[THE INPUT — start]

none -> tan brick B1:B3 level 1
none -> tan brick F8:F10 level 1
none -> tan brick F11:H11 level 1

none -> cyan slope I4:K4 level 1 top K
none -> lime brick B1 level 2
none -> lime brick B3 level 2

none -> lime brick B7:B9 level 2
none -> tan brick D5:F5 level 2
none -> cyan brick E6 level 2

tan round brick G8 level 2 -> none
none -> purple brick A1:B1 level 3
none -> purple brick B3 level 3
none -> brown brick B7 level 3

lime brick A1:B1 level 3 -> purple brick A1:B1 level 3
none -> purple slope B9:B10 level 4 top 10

[THE INPUT — finish]
[THE INPUT — start]

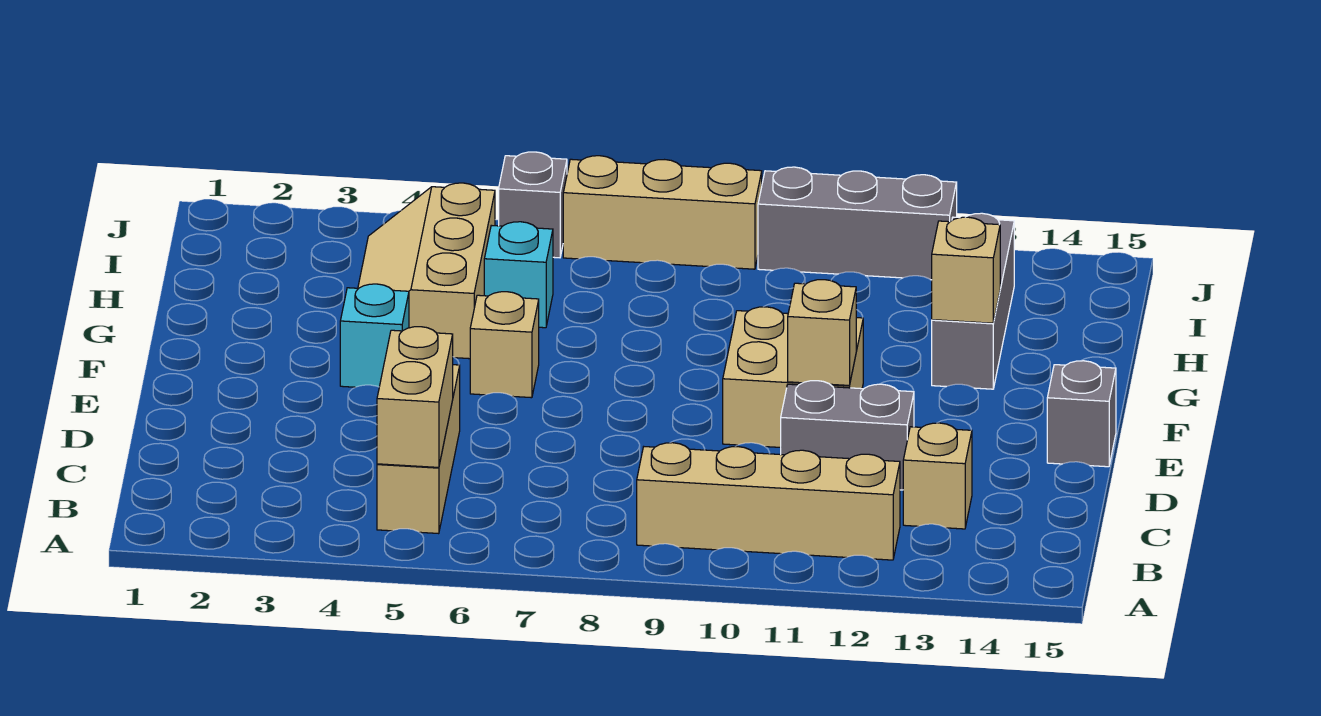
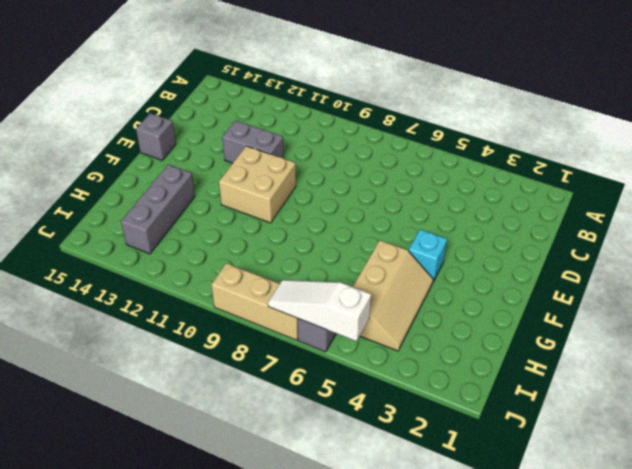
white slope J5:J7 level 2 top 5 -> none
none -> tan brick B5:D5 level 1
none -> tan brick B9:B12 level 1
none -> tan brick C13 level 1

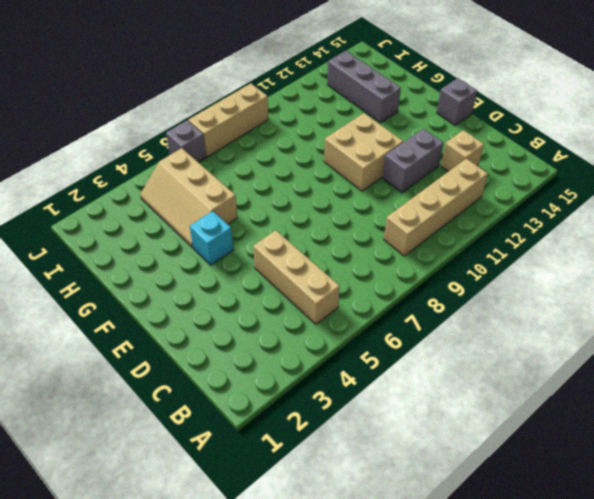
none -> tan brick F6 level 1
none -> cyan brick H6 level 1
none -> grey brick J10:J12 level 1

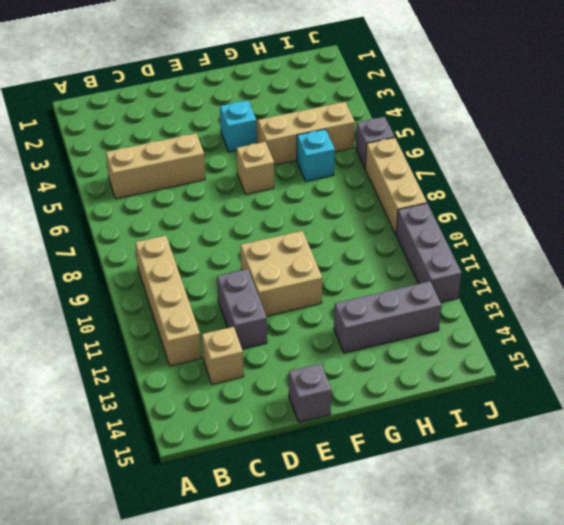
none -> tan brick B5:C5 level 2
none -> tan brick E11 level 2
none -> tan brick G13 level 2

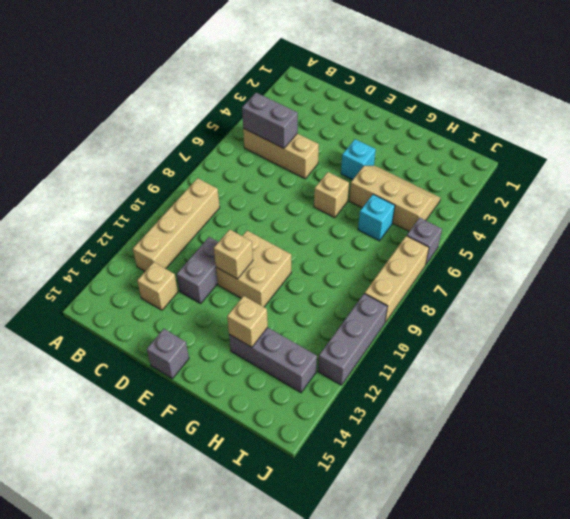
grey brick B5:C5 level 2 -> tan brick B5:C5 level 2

[THE INPUT — finish]
[THE INPUT — start]

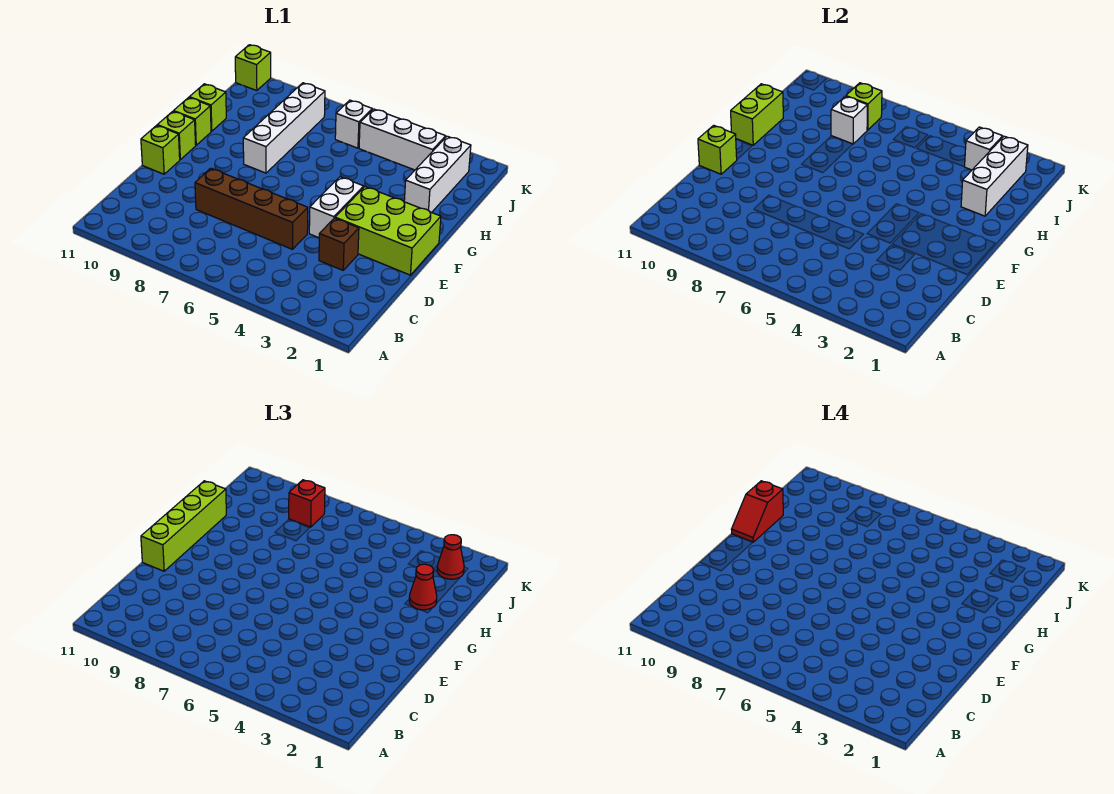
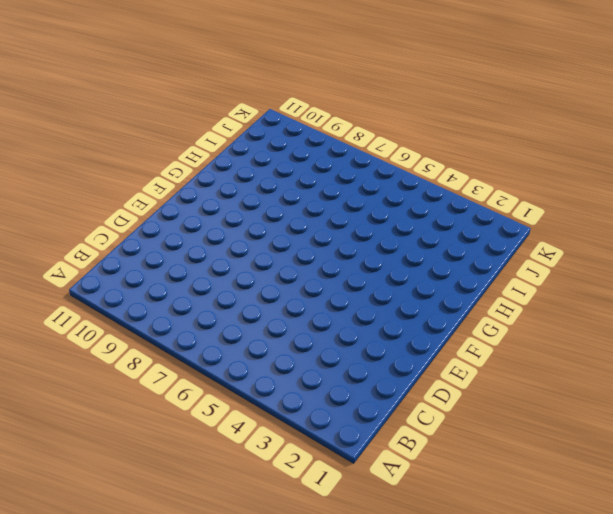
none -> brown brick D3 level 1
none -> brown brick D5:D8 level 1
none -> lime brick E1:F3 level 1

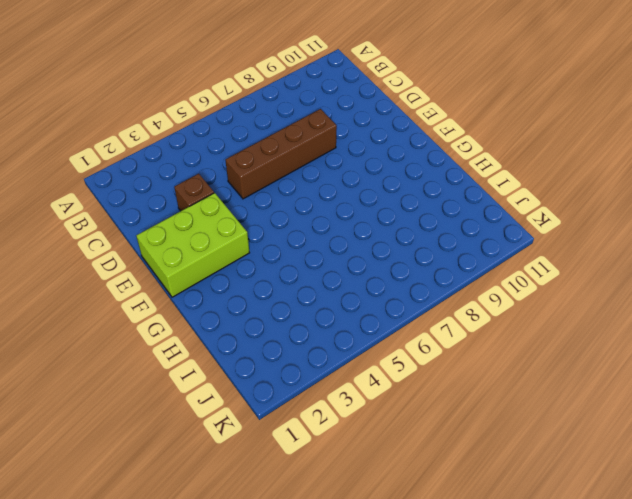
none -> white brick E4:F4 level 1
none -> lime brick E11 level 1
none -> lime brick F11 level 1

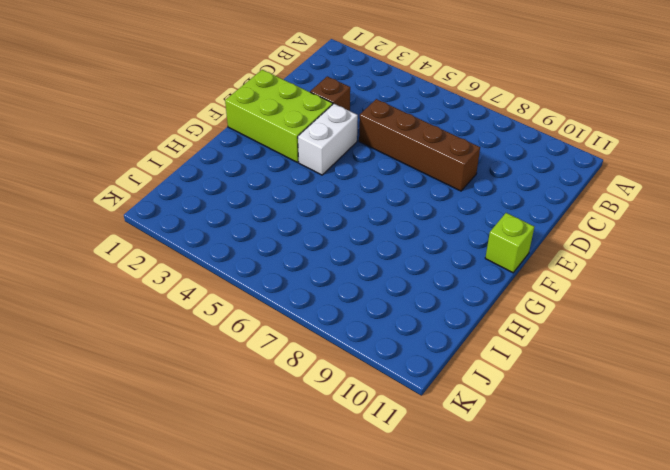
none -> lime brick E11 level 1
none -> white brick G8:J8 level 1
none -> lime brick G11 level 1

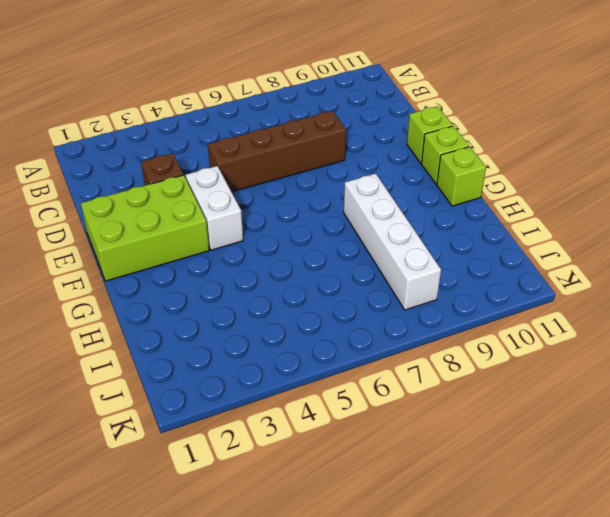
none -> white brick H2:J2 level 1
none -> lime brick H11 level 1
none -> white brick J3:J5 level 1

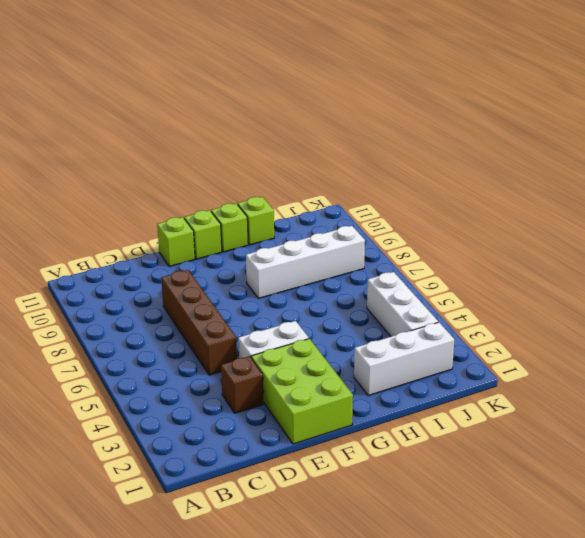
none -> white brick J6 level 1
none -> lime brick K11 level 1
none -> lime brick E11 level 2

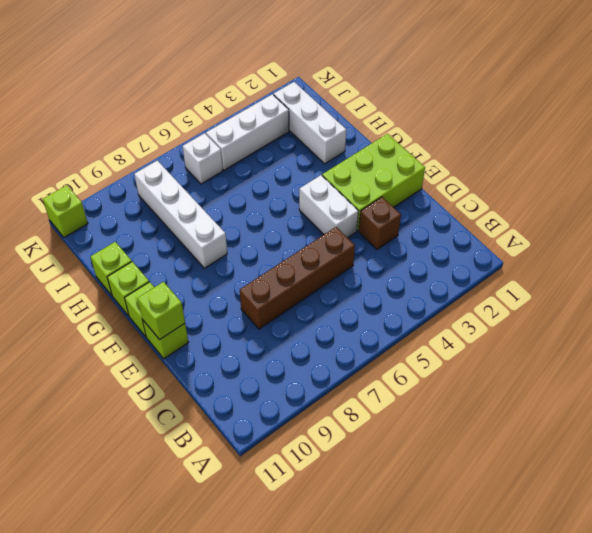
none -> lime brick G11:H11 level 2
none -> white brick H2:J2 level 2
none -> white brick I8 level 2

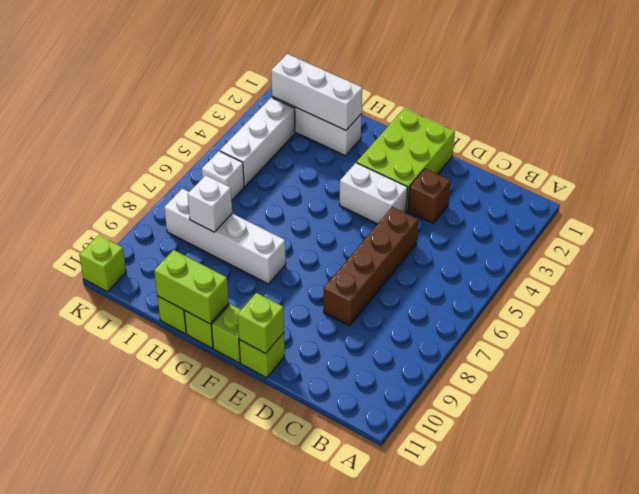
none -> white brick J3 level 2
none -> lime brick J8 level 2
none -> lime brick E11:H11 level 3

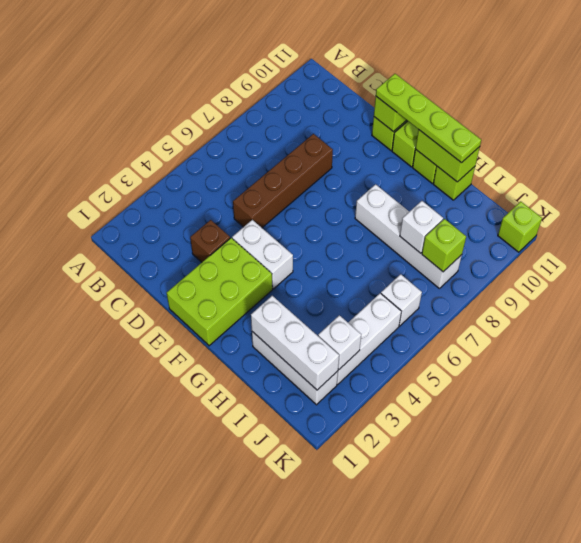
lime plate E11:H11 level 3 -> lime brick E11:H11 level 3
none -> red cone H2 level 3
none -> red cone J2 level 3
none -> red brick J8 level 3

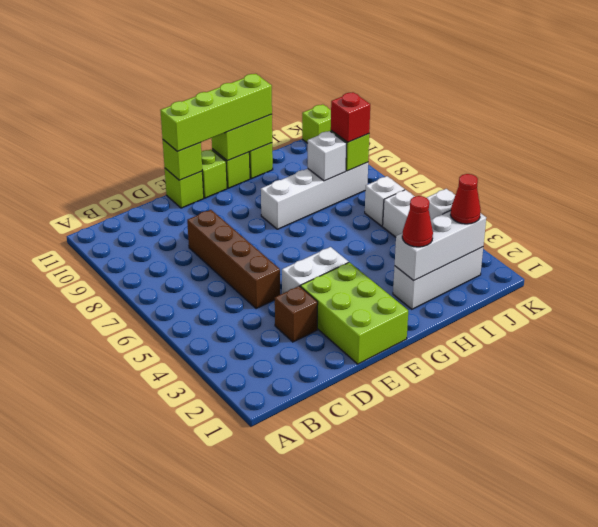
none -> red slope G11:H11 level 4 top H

[THE INPUT — finish]

§ **PROBLEM DESCRIPTION**
Set down, unchanged, only those lines above that fall between the line with "none -> tan brick B1:B3 level 1" and the line with "none -> purple slope B9:B10 level 4 top 10", the two end lines included.

§ **EXERCISE OUTPUT**
none -> tan brick B1:B3 level 1
none -> tan brick F8:F10 level 1
none -> tan brick F11:H11 level 1

none -> cyan slope I4:K4 level 1 top K
none -> lime brick B1 level 2
none -> lime brick B3 level 2

none -> lime brick B7:B9 level 2
none -> tan brick D5:F5 level 2
none -> cyan brick E6 level 2

tan round brick G8 level 2 -> none
none -> purple brick A1:B1 level 3
none -> purple brick B3 level 3
none -> brown brick B7 level 3

lime brick A1:B1 level 3 -> purple brick A1:B1 level 3
none -> purple slope B9:B10 level 4 top 10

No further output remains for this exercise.